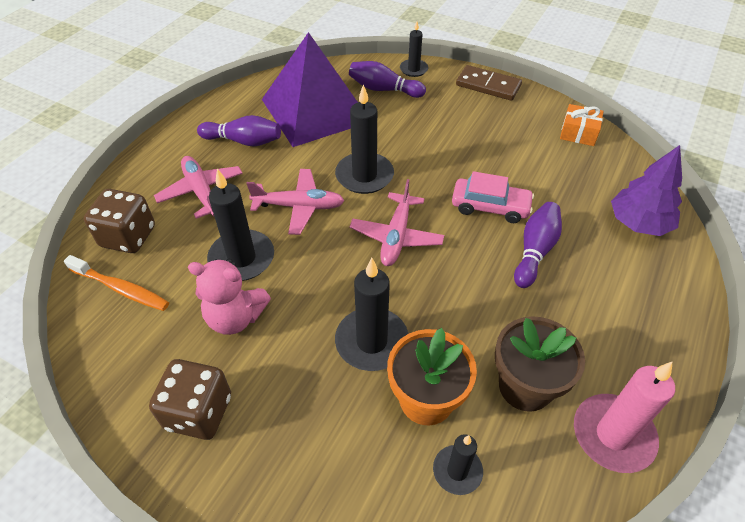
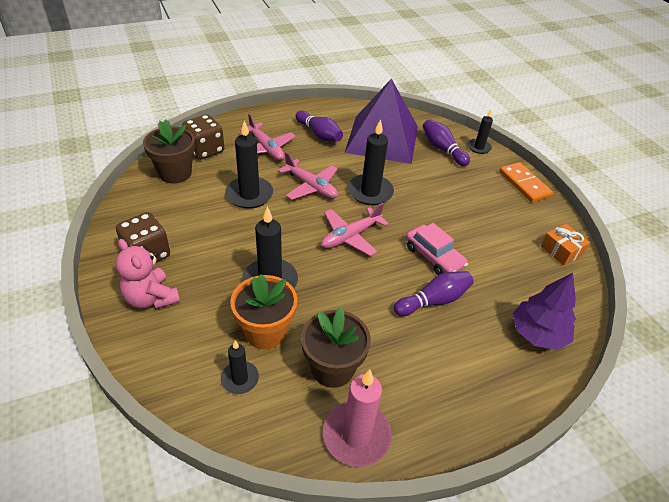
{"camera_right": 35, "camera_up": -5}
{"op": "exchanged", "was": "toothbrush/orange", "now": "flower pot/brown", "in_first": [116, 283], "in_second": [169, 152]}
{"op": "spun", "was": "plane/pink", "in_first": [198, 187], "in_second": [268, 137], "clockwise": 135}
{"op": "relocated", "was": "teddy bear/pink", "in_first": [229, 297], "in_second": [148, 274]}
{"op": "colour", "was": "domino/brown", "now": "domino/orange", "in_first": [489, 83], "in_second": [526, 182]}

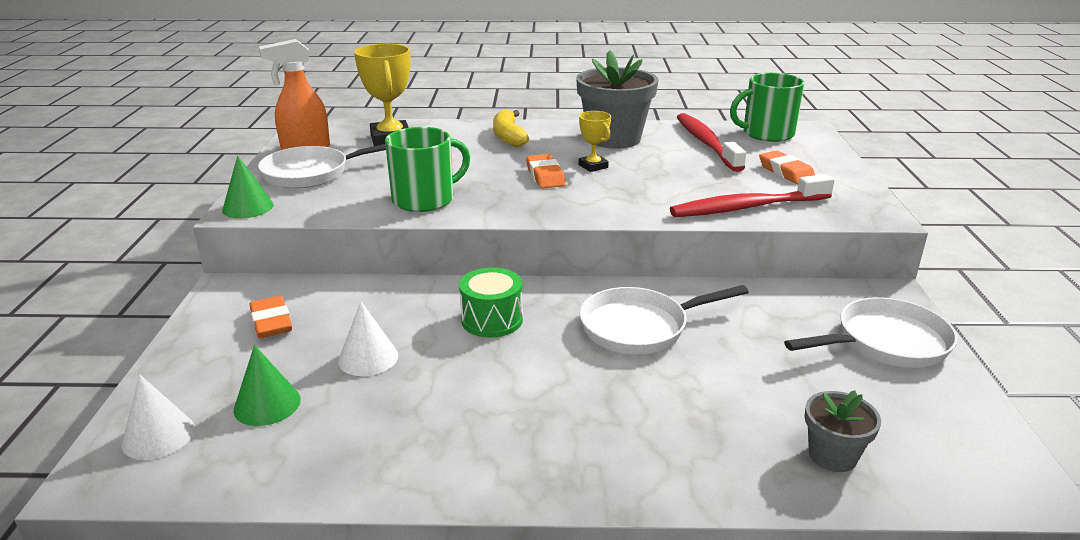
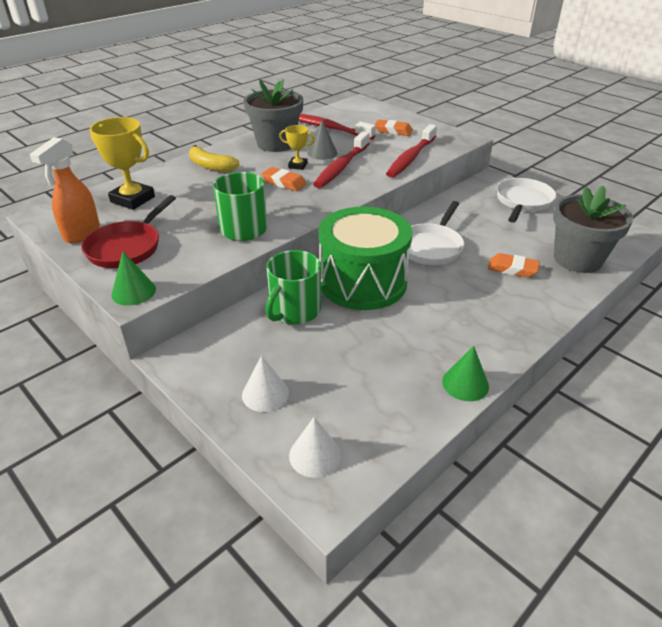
{"camera_right": -45, "camera_up": 10}
{"op": "relocated", "was": "cone/green", "in_first": [267, 385], "in_second": [465, 373]}
{"op": "relocated", "was": "eraser/orange", "in_first": [270, 317], "in_second": [514, 265]}
{"op": "colour", "was": "pan/white", "now": "pan/red", "in_first": [322, 166], "in_second": [128, 231]}
{"op": "relocated", "was": "cone/white", "in_first": [368, 339], "in_second": [265, 384]}
{"op": "size", "was": "drum/green", "in_first": [491, 302], "in_second": [365, 258], "ratio": 2.08}
{"op": "relocated", "was": "mug/green", "in_first": [767, 107], "in_second": [293, 287]}
{"op": "size", "was": "flower pot/grey", "in_first": [843, 431], "in_second": [593, 229], "ratio": 1.96}
{"op": "appeared", "now": "cone/grey", "in_second": [322, 140]}
{"op": "appeared", "now": "toothbrush/red", "in_second": [341, 159]}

### Directions for this task:
Look through the data above. Copy every line with the string "colour" in it.

### Completed task:
{"op": "colour", "was": "domino/brown", "now": "domino/orange", "in_first": [489, 83], "in_second": [526, 182]}
{"op": "colour", "was": "pan/white", "now": "pan/red", "in_first": [322, 166], "in_second": [128, 231]}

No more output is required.